About this exercise —
Starting at the line that holds "[148,327,191,384] (first image)", reproduce each line exactly up to and including the last line of the records below. Pictures stay out.

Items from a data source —
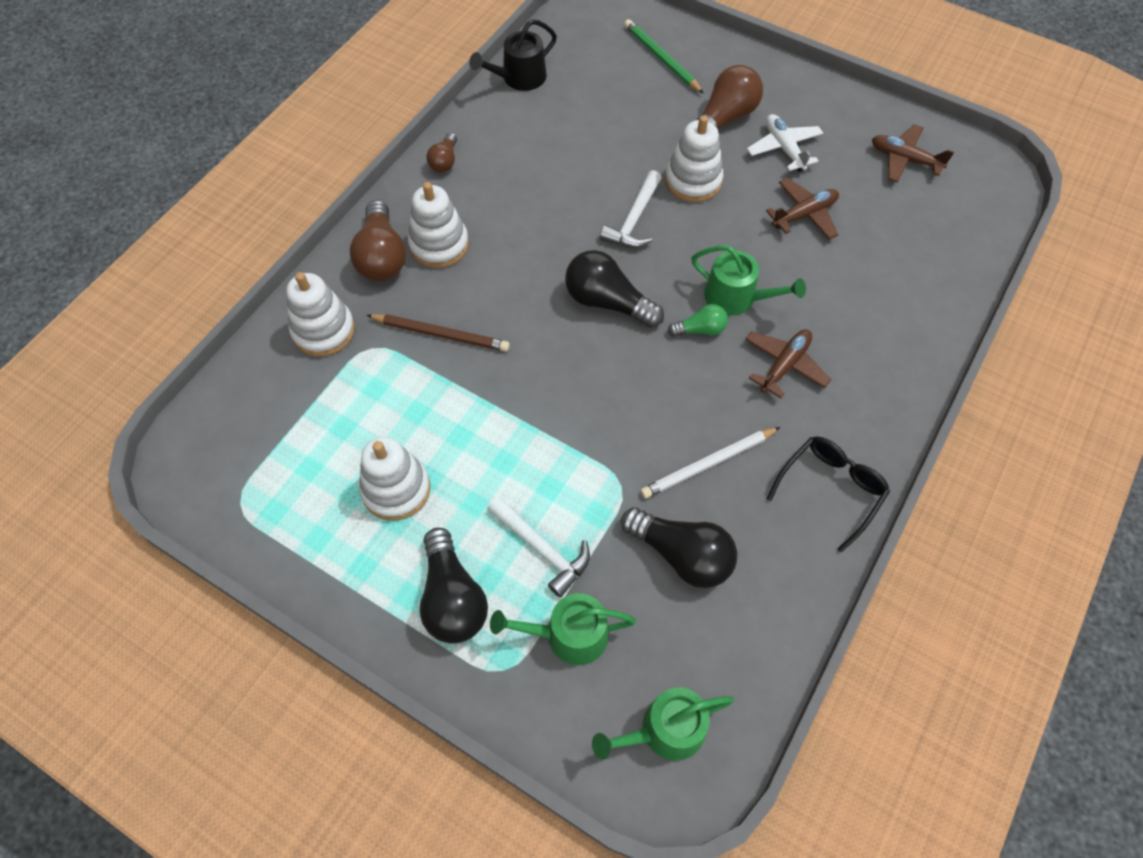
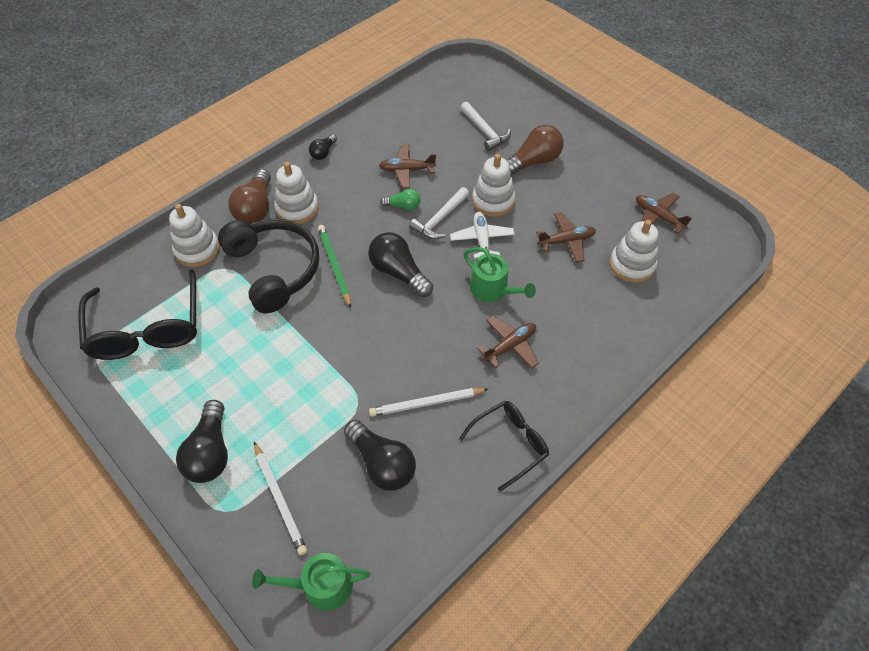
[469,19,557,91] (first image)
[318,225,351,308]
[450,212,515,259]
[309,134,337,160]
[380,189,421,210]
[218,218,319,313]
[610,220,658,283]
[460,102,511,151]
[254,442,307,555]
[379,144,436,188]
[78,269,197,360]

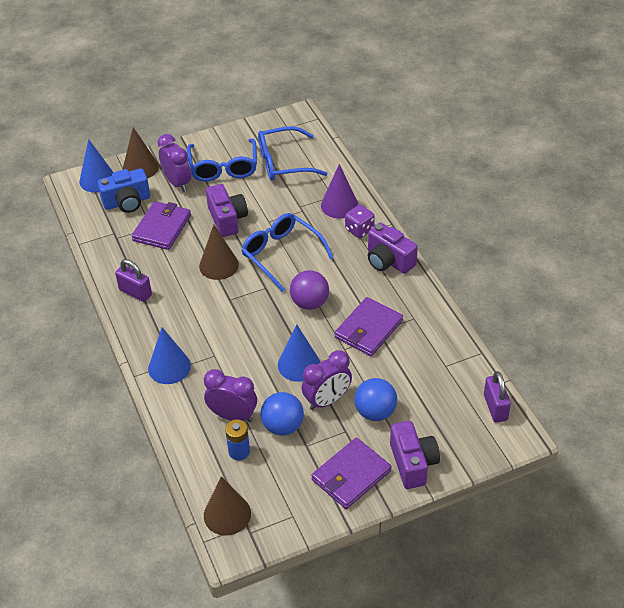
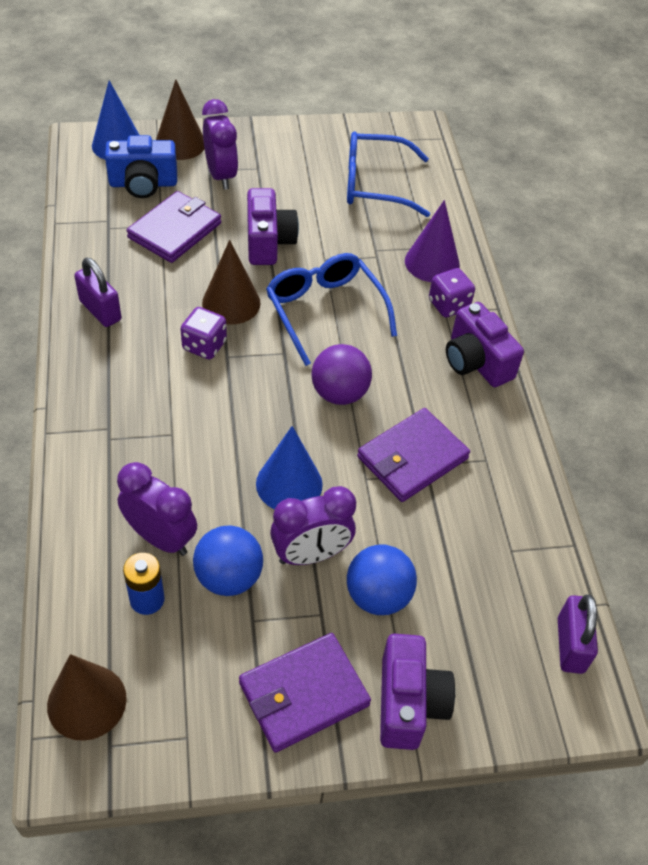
[187,139,257,182] (first image)
[148,327,191,384] (first image)
[181,307,227,359]

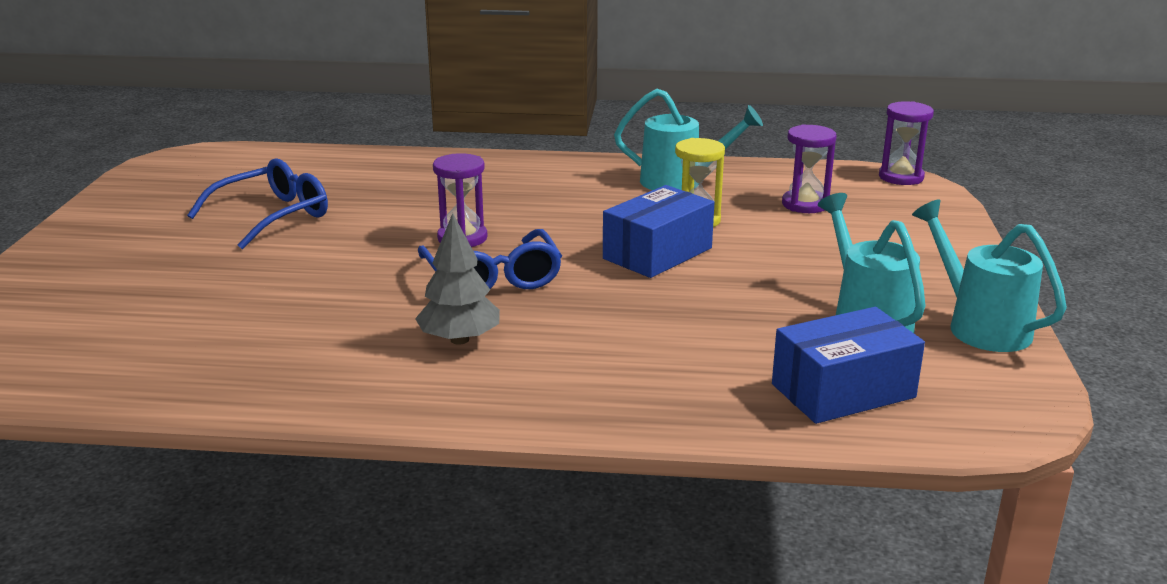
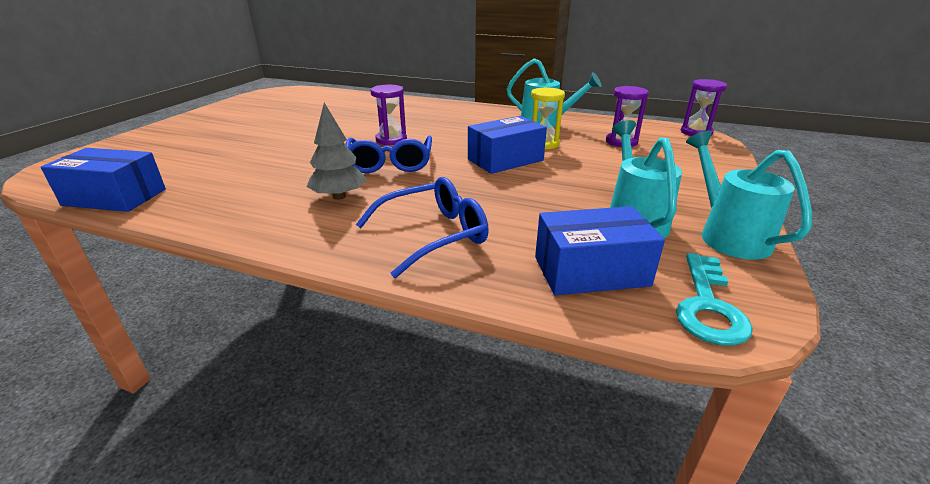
[356,177,489,278]
[41,148,166,212]
[676,253,753,346]

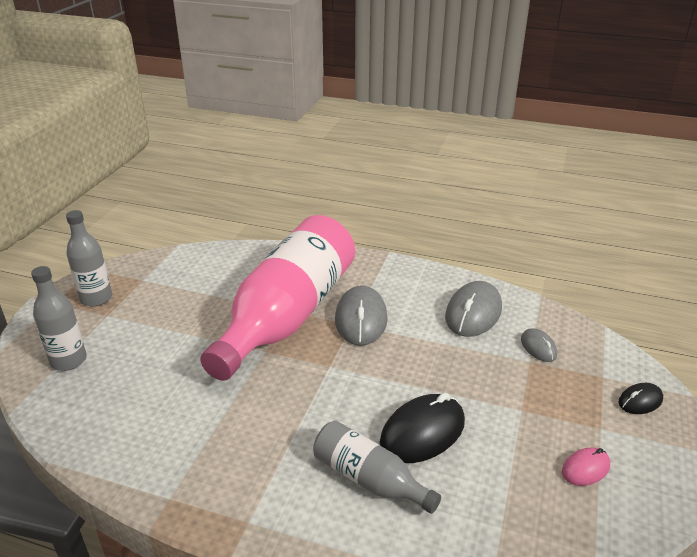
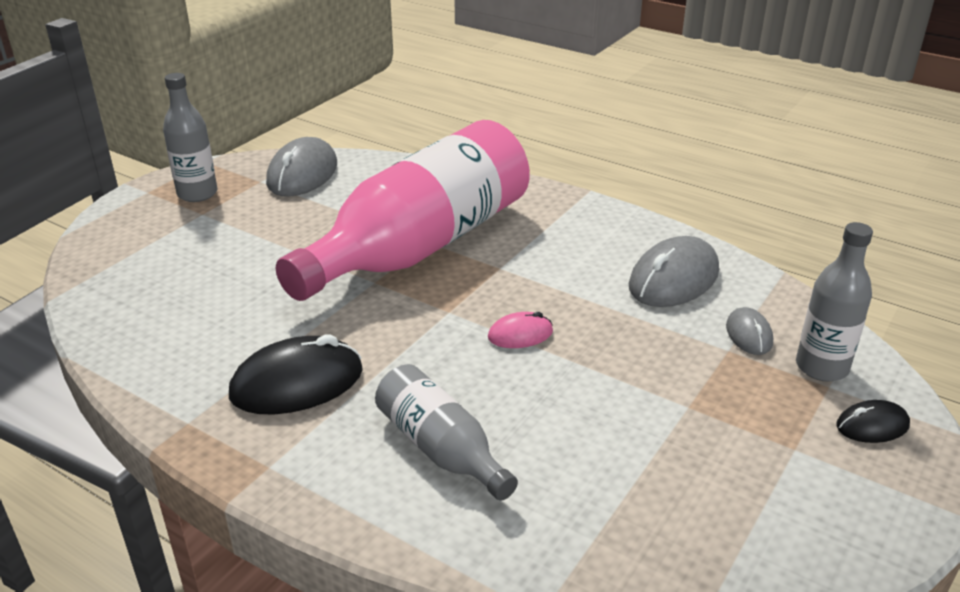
[796,222,873,381]
[266,137,337,197]
[229,334,363,414]
[488,312,553,348]

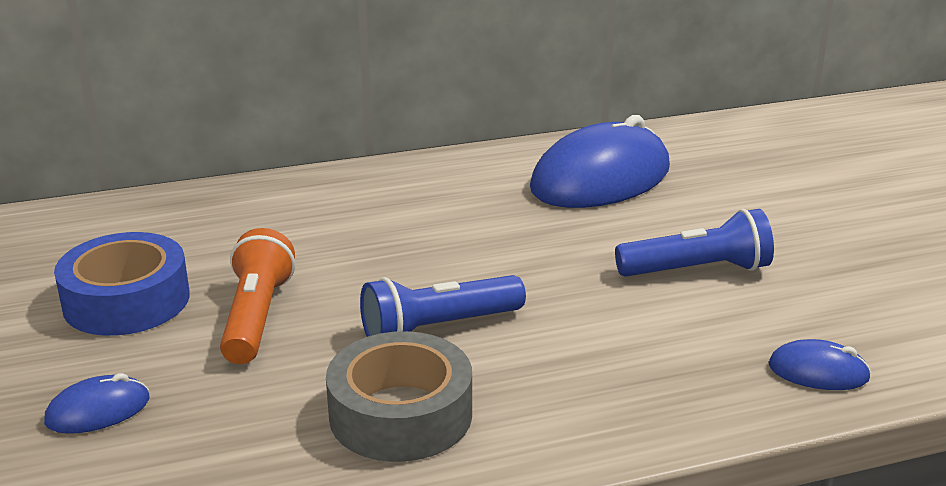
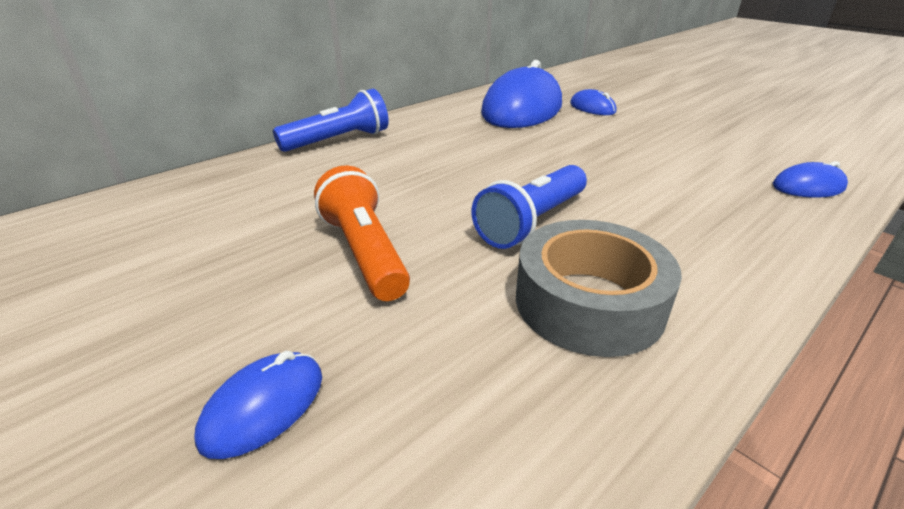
[273,89,389,152]
[54,232,190,336] (first image)
[570,89,616,115]

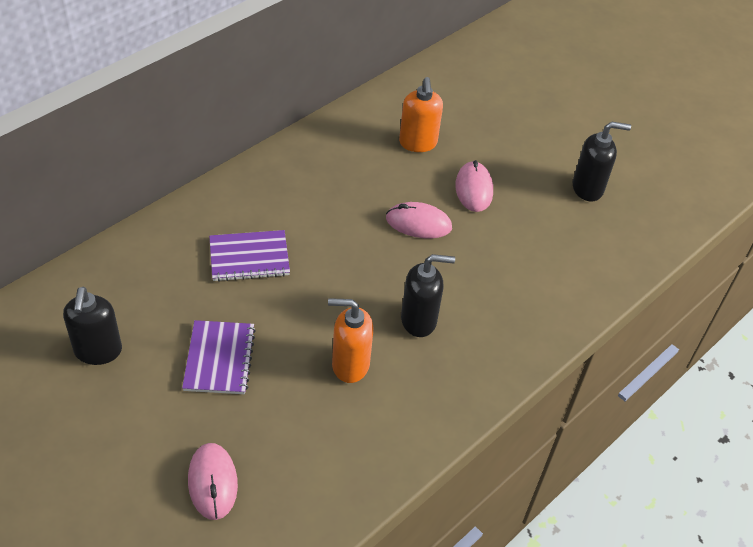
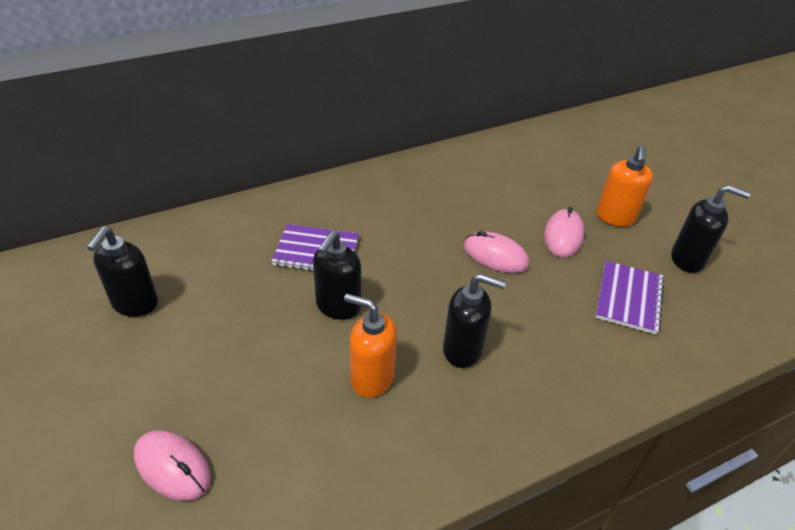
[596,145,653,226]
[595,261,664,334]
[134,431,211,501]
[313,231,361,320]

Exercise response —
[148,327,191,384] (first image)
[181,307,227,359]

[356,177,489,278]
[41,148,166,212]
[676,253,753,346]

[796,222,873,381]
[266,137,337,197]
[229,334,363,414]
[488,312,553,348]

[273,89,389,152]
[54,232,190,336] (first image)
[570,89,616,115]

[596,145,653,226]
[595,261,664,334]
[134,431,211,501]
[313,231,361,320]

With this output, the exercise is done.